▶ _The task_
Copy each of the lines below verbatim, leaving out the pictures.

▶ _Excerpted data_
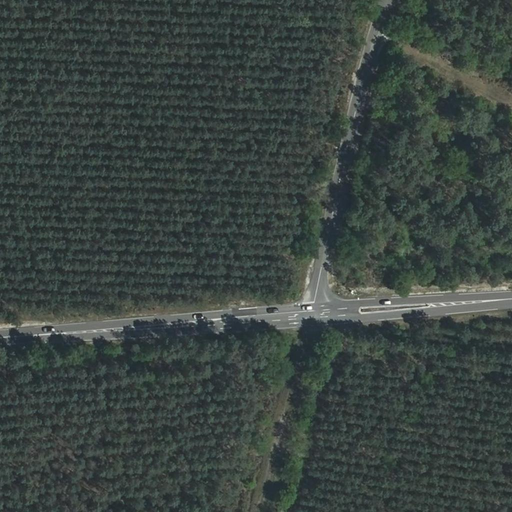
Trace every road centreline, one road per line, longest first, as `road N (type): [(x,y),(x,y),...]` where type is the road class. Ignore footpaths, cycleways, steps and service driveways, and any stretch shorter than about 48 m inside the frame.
road 1 (unclassified): [(321,316),(362,97),(394,0)]
road 2 (secondary): [(0,341),(321,316)]
road 3 (track): [(269,511),(321,316)]
road 4 (secondary): [(321,316),(511,301)]
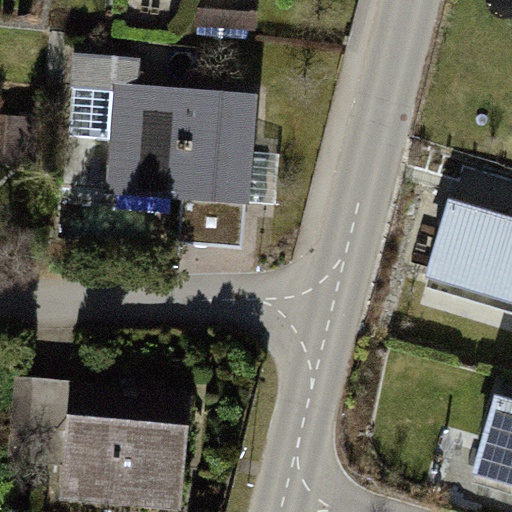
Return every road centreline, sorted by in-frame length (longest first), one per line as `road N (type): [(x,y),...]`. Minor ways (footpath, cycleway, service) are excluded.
road 1 (residential): [(0,309),(333,302)]
road 2 (tertiary): [(333,302),(407,0)]
road 3 (tertiary): [(288,494),(333,302)]
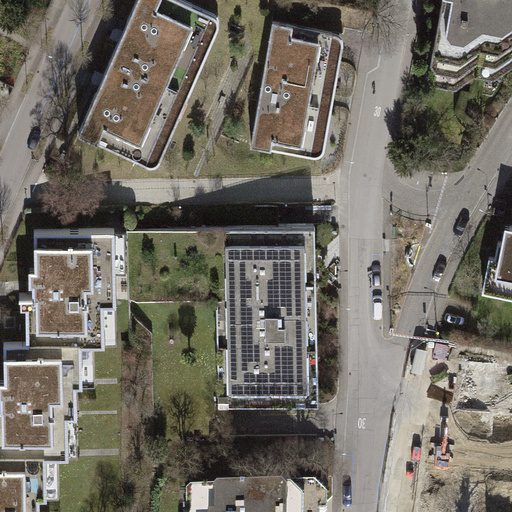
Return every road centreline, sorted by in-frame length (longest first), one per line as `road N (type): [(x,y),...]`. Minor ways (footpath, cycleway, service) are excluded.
road 1 (residential): [(366,172),(364,335),(374,401)]
road 2 (residential): [(459,204),(374,401)]
road 3 (residential): [(81,0),(0,183)]
road 4 (residential): [(397,0),(366,172)]
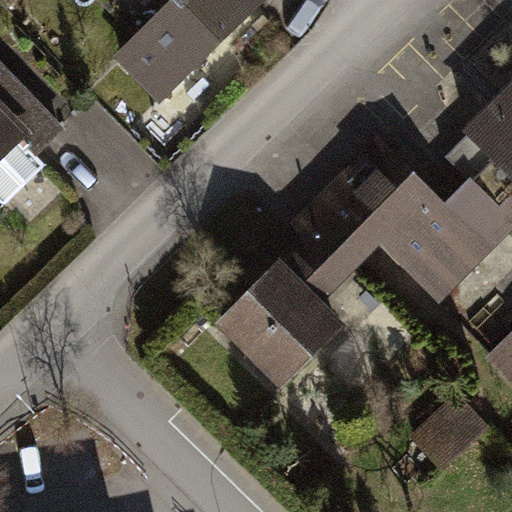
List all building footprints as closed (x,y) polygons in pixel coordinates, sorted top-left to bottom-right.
[(173,0),(116,56),(163,103),(268,0),(173,0)] [(0,161),(27,134),(52,159),(80,131),(0,52),(0,161)] [(511,82),(464,130),(470,136),(496,161),(511,177),(511,82)] [(251,284),(217,319),(284,385),(351,318),(326,293),(378,242),(438,301),(511,226),(511,195),(502,206),(476,181),(473,178),(472,180),(447,202),(378,134),(239,273),(251,284)] [(476,181),(496,161),(470,136),(449,157),(472,180),(473,178),(476,181)] [(511,335),(486,361),(511,386),(511,335)] [(459,396),(412,438),(443,472),(490,429),(459,396)]
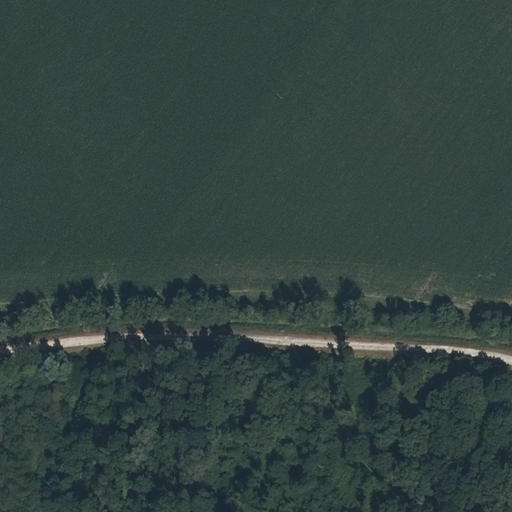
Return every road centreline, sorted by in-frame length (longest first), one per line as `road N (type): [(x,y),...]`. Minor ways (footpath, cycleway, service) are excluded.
road 1 (track): [(0,347),(282,340),(511,365)]
road 2 (track): [(98,342),(91,388),(39,511)]
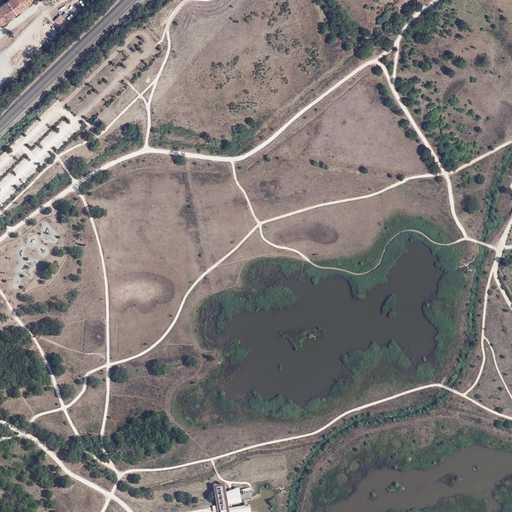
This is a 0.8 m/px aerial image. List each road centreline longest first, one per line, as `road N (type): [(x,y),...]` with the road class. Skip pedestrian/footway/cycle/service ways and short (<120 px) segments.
road 1 (track): [(0,239),(94,172),(138,153),(233,160),(256,151),(391,47),(436,0)]
road 2 (track): [(0,193),(76,119),(61,106),(0,167)]
road 3 (track): [(0,420),(130,511)]
road 4 (track): [(61,106),(134,33),(143,32),(153,48)]
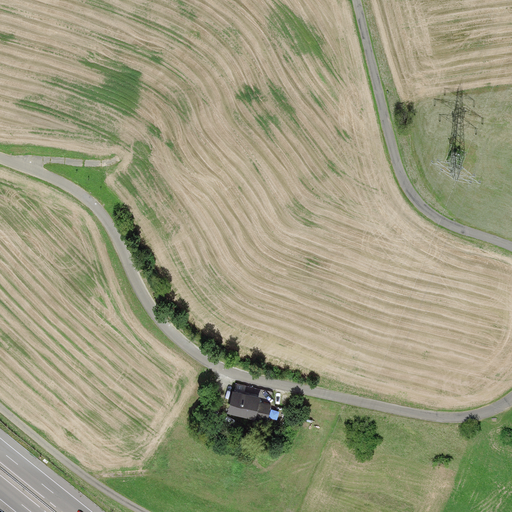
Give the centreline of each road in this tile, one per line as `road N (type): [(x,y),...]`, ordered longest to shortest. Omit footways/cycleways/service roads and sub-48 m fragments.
road 1 (unclassified): [(0,157),(59,180),(96,207),(157,317),(228,371),(425,415),(469,416),(511,398)]
road 2 (unclassified): [(354,0),(410,199),(431,217),(511,247)]
road 3 (unclassified): [(0,406),(144,511)]
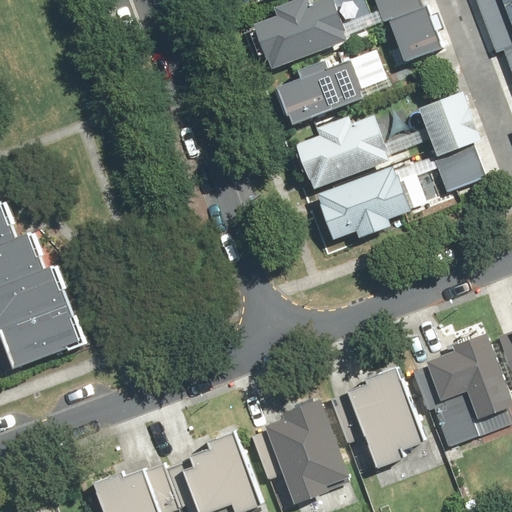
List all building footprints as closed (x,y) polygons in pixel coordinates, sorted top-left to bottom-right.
[(356,43),(340,0),(327,0),(314,5),(312,2),(286,12),(287,14),(262,24),(280,71),(356,43)] [(429,12),(423,0),(378,0),(388,25),(396,22),(411,63),(451,48),(437,9),(429,12)] [(511,0),(481,0),(486,10),(511,0)] [(511,42),(511,0),(486,10),(500,47),(507,44),(511,42)] [(375,101),(359,61),(335,70),(331,60),(306,70),(309,78),(286,87),(301,129),(375,101)] [(368,238),(400,226),(398,222),(422,213),(420,208),(504,177),(472,91),(426,108),(445,158),(406,173),(404,167),(327,196),(344,242),(367,234),(368,238)] [(357,121),(327,132),(328,137),(304,146),(322,194),(400,165),(382,116),(359,125),(357,121)] [(0,198),(0,241),(21,234),(7,196),(0,198)] [(21,234),(0,241),(0,281),(49,264),(36,228),(21,234)] [(49,264),(0,281),(0,316),(3,323),(73,297),(59,260),(49,264)] [(73,297),(3,323),(16,359),(86,333),(73,297)] [(511,412),(511,379),(493,333),(429,359),(446,403),(438,406),(456,450),(485,439),(479,426),(511,412)] [(406,372),(337,399),(368,476),(412,458),(410,453),(434,443),(406,372)] [(358,479),(329,403),(328,400),(292,414),(293,417),(270,426),(300,506),(342,490),(340,486),(358,479)] [(260,511),(272,508),(245,435),(195,454),(200,467),(190,471),(205,511),(260,511)] [(169,511),(154,472),(133,480),(130,470),(99,482),(110,511),(169,511)]
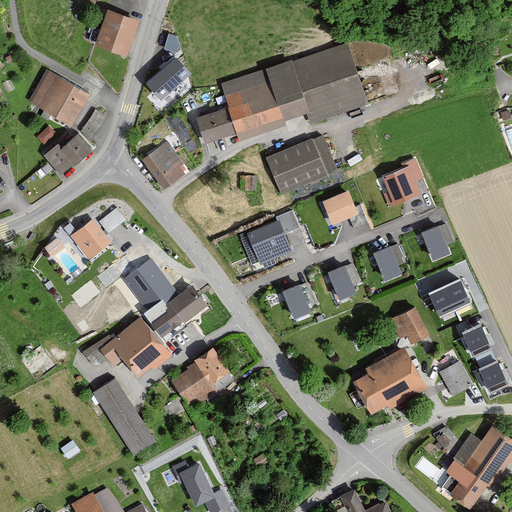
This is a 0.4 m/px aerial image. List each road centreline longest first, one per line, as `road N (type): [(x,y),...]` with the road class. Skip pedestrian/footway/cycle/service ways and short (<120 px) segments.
road 1 (unclassified): [(364,456),(303,402),(209,269),(108,159)]
road 2 (residential): [(108,159),(161,0)]
road 3 (residential): [(364,456),(437,417),(511,408)]
road 4 (residential): [(0,233),(91,178),(108,159)]
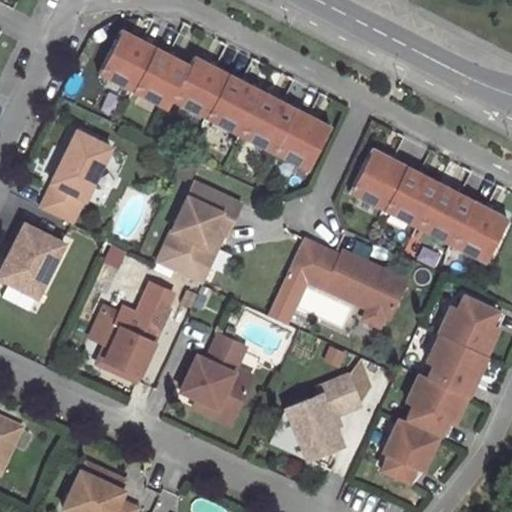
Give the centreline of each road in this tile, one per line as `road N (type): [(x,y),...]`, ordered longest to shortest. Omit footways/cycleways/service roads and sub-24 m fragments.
road 1 (residential): [(76,0),(182,0),(511,176)]
road 2 (residential): [(308,511),(0,367)]
road 3 (tertiary): [(317,0),(490,89)]
road 4 (residential): [(511,394),(492,440),(438,511)]
road 5 (residential): [(0,156),(53,46)]
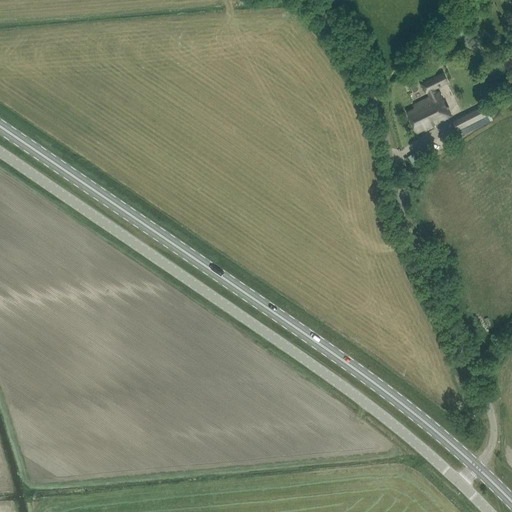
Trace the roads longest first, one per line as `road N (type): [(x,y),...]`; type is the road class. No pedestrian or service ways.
road 1 (primary): [(476,467),(344,362),(0,127)]
road 2 (unclassified): [(459,484),(337,383),(0,153)]
road 3 (unclassified): [(481,462),(492,419),(413,244),(373,102),(351,57),(306,0)]
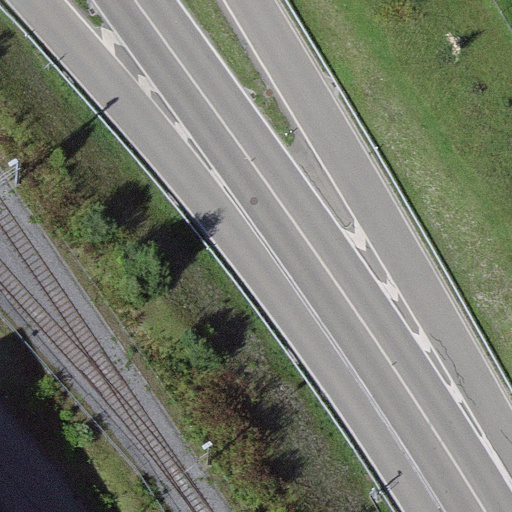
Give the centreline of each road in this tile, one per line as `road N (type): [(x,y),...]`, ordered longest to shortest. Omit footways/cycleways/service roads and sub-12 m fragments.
road 1 (trunk): [(36,0),(282,298),(437,511)]
road 2 (trunk): [(135,0),(323,263),(485,511)]
road 3 (trunk): [(511,493),(320,117),(250,0)]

▶ _Expected answer_
Trace every road centreline, one road per line, longest first, as `road N (type): [(x,y),(x,y),...]` where type is the road class. Ignore footpaths, cycleways, steps and service driveways, and any stretch shorter than about 48 m inside the frame.
road 1 (unclassified): [(321,316),(362,97),(394,0)]
road 2 (secondary): [(0,341),(321,316)]
road 3 (track): [(269,511),(321,316)]
road 4 (secondary): [(321,316),(511,301)]
Return every road centreline, sorted by in-frame length (longest first), one per line as `road N (type): [(x,y),...]`. Minor ways (footpath, cycleway, service) are excluded.
road 1 (residential): [(0,309),(333,302)]
road 2 (tertiary): [(333,302),(407,0)]
road 3 (tertiary): [(288,494),(333,302)]
Return every road centreline, sorted by in-frame length (longest first), one per line as `road N (type): [(x,y),...]`. Minor ways (footpath, cycleway, service) are excluded.
road 1 (residential): [(366,172),(364,335),(374,401)]
road 2 (residential): [(459,204),(374,401)]
road 3 (residential): [(81,0),(0,183)]
road 4 (residential): [(397,0),(366,172)]
List all building footprints as closed (x,y) polygons in pixel coordinates, sorted top-left to bottom-right.
[(173,0),(116,56),(163,103),(268,0),(173,0)] [(0,161),(27,134),(52,159),(80,131),(0,52),(0,161)] [(511,82),(464,130),(470,136),(496,161),(511,177),(511,82)] [(251,284),(217,319),(284,385),(351,318),(326,293),(378,242),(438,301),(511,226),(511,195),(502,206),(476,181),(473,178),(472,180),(447,202),(378,134),(239,273),(251,284)] [(476,181),(496,161),(470,136),(449,157),(472,180),(473,178),(476,181)] [(511,335),(486,361),(511,386),(511,335)] [(459,396),(412,438),(443,472),(490,429),(459,396)]
Return every road centreline, sorted by in-frame length (longest first), one per line as `road N (type): [(x,y),...]`. Minor ways (footpath, cycleway, service) are excluded.
road 1 (track): [(0,347),(282,340),(511,365)]
road 2 (track): [(98,342),(91,388),(39,511)]
This is a 0.8 m/px aerial image. List each road centreline longest first, one per line, as `road N (type): [(x,y),...]` with the road class. Skip pedestrian/footway/cycle/service ways and short (<120 px) segments.
road 1 (track): [(0,239),(94,172),(138,153),(233,160),(256,151),(391,47),(436,0)]
road 2 (track): [(0,193),(76,119),(61,106),(0,167)]
road 3 (track): [(0,420),(130,511)]
road 4 (track): [(61,106),(134,33),(143,32),(153,48)]
Give the centreline of each road in this tile, one per line as `road N (type): [(x,y),...]`, ordered longest to shortest. Omit footways/cycleways/service roads and sub-48 m fragments.
road 1 (unclassified): [(0,157),(59,180),(96,207),(157,317),(228,371),(425,415),(469,416),(511,398)]
road 2 (unclassified): [(354,0),(410,199),(431,217),(511,247)]
road 3 (unclassified): [(0,406),(144,511)]
List all building footprints as closed (x,y) polygons in pixel coordinates, sorted top-left to bottom-right.
[(356,43),(340,0),(327,0),(314,5),(312,2),(286,12),(287,14),(262,24),(280,71),(356,43)] [(429,12),(423,0),(378,0),(388,25),(396,22),(411,63),(451,48),(437,9),(429,12)] [(511,0),(481,0),(486,10),(511,0)] [(511,42),(511,0),(486,10),(500,47),(507,44),(511,42)] [(375,101),(359,61),(335,70),(331,60),(306,70),(309,78),(286,87),(301,129),(375,101)] [(368,238),(400,226),(398,222),(422,213),(420,208),(504,177),(472,91),(426,108),(445,158),(406,173),(404,167),(327,196),(344,242),(367,234),(368,238)] [(357,121),(327,132),(328,137),(304,146),(322,194),(400,165),(382,116),(359,125),(357,121)] [(0,198),(0,241),(21,234),(7,196),(0,198)] [(21,234),(0,241),(0,281),(49,264),(36,228),(21,234)] [(49,264),(0,281),(0,316),(3,323),(73,297),(59,260),(49,264)] [(73,297),(3,323),(16,359),(86,333),(73,297)] [(511,412),(511,379),(493,333),(429,359),(446,403),(438,406),(456,450),(485,439),(479,426),(511,412)] [(406,372),(337,399),(368,476),(412,458),(410,453),(434,443),(406,372)] [(358,479),(329,403),(328,400),(292,414),(293,417),(270,426),(300,506),(342,490),(340,486),(358,479)] [(260,511),(272,508),(245,435),(195,454),(200,467),(190,471),(205,511),(260,511)] [(169,511),(154,472),(133,480),(130,470),(99,482),(110,511),(169,511)]
This is a 0.4 m/px aerial image. List each road centreline longest first, one per line, as `road N (type): [(x,y),...]` with the road class. Skip pedestrian/footway/cycle/service ways and short (<120 px) segments.
road 1 (unclassified): [(364,456),(303,402),(209,269),(108,159)]
road 2 (residential): [(108,159),(161,0)]
road 3 (residential): [(364,456),(437,417),(511,408)]
road 4 (residential): [(0,233),(91,178),(108,159)]
Give the centreline of each road in this tile, one per line as `road N (type): [(x,y),...]`, ordered longest to shortest. Omit footways/cycleways/service roads and sub-24 m fragments.
road 1 (residential): [(76,0),(182,0),(511,176)]
road 2 (residential): [(308,511),(0,367)]
road 3 (tertiary): [(317,0),(490,89)]
road 4 (residential): [(511,394),(492,440),(438,511)]
road 5 (residential): [(0,156),(53,46)]
Trace the roads longest first, one per line as `road N (type): [(x,y),...]`; type is the road class. No pedestrian or service ways.
road 1 (primary): [(476,467),(344,362),(0,127)]
road 2 (unclassified): [(459,484),(337,383),(0,153)]
road 3 (unclassified): [(481,462),(492,419),(413,244),(373,102),(351,57),(306,0)]
Give the centreline of each road in this tile, one per line as `road N (type): [(x,y),...]`, ordered longest to shortest. Omit footways/cycleways/service roads and sub-12 m fragments.
road 1 (trunk): [(36,0),(282,298),(437,511)]
road 2 (trunk): [(135,0),(323,263),(485,511)]
road 3 (trunk): [(511,493),(320,117),(250,0)]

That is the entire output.